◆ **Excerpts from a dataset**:
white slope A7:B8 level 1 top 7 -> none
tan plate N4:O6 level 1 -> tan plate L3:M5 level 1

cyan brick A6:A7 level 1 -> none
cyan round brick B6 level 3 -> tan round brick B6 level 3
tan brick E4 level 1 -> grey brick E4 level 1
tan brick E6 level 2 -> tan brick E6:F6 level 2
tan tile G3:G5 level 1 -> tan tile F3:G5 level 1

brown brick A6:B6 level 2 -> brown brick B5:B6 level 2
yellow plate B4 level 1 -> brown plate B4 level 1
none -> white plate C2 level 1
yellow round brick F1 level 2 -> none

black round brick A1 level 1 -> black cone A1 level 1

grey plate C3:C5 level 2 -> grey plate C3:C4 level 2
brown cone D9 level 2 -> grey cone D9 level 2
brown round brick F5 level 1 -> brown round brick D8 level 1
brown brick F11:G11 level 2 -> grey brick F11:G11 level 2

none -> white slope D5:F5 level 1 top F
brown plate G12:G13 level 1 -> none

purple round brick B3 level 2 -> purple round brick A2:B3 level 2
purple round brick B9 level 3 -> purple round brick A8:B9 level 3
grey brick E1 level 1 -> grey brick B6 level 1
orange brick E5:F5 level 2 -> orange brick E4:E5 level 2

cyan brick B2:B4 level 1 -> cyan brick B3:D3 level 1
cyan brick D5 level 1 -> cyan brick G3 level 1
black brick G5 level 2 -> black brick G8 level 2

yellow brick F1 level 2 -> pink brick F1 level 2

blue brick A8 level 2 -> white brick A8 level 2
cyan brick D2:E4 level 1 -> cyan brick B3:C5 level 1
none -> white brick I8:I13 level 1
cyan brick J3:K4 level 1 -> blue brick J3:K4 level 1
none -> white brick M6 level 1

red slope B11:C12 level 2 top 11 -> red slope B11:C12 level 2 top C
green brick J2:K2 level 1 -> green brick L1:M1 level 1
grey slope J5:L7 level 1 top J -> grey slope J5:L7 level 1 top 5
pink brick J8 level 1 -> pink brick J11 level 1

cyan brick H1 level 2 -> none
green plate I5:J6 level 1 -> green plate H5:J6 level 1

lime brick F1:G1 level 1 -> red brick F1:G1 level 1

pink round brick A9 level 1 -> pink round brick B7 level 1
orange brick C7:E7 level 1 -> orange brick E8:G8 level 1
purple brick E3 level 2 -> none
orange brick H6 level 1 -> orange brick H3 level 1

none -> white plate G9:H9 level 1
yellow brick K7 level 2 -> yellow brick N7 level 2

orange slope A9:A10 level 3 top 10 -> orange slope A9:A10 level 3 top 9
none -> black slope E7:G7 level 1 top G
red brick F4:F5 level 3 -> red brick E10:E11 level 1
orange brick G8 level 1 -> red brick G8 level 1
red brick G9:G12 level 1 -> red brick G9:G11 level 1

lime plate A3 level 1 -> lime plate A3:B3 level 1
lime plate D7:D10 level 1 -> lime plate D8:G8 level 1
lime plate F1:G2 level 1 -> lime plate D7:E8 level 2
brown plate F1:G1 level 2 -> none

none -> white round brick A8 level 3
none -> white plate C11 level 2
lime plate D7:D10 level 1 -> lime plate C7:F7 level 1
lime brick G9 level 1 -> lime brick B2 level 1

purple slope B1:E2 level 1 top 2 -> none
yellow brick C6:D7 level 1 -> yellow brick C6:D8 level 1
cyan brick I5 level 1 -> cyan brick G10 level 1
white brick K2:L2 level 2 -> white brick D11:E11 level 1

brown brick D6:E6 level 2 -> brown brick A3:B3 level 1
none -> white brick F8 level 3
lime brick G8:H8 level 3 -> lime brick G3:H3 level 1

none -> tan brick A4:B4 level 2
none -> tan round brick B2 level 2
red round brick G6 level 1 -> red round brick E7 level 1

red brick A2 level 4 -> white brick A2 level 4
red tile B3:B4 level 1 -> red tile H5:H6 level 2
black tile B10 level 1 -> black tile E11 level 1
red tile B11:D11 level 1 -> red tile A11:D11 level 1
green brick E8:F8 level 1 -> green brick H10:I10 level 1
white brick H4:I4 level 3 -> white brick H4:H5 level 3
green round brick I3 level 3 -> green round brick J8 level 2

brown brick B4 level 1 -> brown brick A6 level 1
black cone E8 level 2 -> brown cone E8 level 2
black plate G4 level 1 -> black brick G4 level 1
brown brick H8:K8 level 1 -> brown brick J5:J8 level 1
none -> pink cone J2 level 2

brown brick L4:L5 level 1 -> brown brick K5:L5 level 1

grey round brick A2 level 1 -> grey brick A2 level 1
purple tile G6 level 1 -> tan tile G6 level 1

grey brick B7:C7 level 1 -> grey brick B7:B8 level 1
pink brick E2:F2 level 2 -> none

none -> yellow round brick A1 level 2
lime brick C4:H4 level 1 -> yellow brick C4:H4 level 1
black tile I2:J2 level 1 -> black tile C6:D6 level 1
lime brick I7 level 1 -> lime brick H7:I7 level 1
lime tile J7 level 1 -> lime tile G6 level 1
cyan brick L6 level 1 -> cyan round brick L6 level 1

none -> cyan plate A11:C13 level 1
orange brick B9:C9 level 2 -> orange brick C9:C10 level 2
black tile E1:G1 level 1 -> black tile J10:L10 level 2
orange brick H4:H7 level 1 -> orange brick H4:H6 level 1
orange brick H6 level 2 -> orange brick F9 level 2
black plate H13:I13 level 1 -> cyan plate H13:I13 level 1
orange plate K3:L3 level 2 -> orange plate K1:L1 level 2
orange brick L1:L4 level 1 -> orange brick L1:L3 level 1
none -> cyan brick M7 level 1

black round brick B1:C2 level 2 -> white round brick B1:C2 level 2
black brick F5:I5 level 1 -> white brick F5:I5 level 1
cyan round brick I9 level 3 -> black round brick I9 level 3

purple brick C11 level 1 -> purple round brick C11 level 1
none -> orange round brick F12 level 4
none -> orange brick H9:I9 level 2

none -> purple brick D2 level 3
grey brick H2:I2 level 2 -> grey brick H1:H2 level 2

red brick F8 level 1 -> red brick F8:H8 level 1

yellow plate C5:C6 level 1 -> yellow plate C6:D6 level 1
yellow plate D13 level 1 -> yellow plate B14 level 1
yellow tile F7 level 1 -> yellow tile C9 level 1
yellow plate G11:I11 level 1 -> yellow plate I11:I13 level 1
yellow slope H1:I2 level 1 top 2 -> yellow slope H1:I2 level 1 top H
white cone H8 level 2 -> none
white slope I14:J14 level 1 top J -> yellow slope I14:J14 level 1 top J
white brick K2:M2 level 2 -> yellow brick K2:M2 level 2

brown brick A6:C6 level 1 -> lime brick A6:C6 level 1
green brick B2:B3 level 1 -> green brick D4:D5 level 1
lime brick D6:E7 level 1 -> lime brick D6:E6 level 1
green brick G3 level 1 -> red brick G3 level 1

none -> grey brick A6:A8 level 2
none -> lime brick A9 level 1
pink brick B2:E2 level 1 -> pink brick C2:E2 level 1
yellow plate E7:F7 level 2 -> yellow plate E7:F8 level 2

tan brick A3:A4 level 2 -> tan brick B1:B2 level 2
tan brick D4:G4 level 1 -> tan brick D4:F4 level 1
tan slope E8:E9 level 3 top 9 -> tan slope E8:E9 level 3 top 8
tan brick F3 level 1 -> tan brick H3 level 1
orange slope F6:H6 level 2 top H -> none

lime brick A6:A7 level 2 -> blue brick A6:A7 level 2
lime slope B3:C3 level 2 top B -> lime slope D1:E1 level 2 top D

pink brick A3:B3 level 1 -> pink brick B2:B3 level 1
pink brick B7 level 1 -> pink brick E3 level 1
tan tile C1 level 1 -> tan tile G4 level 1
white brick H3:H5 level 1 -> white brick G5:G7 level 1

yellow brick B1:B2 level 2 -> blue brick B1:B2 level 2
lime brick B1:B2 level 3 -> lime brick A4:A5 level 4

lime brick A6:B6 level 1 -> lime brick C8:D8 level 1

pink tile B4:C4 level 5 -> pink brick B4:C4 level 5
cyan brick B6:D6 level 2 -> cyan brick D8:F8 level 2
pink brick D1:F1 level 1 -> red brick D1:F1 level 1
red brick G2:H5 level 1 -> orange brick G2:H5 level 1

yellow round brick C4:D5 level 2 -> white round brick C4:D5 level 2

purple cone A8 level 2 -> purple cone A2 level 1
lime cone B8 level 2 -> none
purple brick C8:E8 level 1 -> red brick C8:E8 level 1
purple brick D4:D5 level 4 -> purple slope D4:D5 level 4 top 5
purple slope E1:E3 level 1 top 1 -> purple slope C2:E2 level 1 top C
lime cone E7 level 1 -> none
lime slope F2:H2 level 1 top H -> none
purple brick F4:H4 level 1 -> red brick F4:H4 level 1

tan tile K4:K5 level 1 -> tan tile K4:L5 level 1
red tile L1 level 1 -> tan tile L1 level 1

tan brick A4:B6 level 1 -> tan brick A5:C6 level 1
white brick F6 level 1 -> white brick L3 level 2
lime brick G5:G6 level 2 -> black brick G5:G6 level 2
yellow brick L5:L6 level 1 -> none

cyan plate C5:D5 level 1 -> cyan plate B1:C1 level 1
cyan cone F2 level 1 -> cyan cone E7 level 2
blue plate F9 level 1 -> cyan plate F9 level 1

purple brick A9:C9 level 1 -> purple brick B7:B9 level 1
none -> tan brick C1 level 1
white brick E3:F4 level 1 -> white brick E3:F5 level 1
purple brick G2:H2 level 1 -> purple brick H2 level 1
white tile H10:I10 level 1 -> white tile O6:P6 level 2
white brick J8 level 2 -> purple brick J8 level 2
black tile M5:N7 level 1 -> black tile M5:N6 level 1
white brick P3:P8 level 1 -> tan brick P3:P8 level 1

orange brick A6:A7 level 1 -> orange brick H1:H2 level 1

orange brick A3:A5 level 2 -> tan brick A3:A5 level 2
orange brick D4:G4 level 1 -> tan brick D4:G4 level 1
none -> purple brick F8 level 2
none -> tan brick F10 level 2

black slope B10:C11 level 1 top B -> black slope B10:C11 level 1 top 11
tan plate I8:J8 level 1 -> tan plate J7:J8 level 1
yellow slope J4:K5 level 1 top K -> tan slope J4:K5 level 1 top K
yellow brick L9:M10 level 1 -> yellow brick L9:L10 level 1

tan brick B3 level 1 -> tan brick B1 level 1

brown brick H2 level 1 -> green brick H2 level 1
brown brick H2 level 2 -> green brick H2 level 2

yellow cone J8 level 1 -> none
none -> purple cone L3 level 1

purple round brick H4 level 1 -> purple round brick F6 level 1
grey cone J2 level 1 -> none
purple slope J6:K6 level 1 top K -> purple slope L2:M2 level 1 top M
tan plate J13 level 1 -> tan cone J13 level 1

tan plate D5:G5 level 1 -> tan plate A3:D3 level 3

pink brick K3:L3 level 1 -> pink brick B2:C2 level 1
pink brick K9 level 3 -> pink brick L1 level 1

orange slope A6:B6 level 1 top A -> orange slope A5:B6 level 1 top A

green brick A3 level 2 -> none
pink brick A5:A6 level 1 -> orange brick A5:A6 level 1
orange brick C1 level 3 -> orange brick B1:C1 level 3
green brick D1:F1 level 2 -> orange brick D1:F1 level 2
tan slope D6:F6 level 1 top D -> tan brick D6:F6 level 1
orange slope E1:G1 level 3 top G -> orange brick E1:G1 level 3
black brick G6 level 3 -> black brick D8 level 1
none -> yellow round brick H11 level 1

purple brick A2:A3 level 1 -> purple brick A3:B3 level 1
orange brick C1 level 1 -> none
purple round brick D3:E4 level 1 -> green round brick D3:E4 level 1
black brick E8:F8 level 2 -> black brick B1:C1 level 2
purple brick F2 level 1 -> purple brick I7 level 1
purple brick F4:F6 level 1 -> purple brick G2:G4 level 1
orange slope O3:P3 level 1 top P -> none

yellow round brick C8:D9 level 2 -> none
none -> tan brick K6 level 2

◆ **Work to be completed**: As the answer, set down only the lines from the data above between the one holding "none -> white slope D5:F5 level 1 top F" and the one holding "cyan brick B2:B4", inclusive, exactly as they read.

◆ **Your response**:
none -> white slope D5:F5 level 1 top F
brown plate G12:G13 level 1 -> none

purple round brick B3 level 2 -> purple round brick A2:B3 level 2
purple round brick B9 level 3 -> purple round brick A8:B9 level 3
grey brick E1 level 1 -> grey brick B6 level 1
orange brick E5:F5 level 2 -> orange brick E4:E5 level 2

cyan brick B2:B4 level 1 -> cyan brick B3:D3 level 1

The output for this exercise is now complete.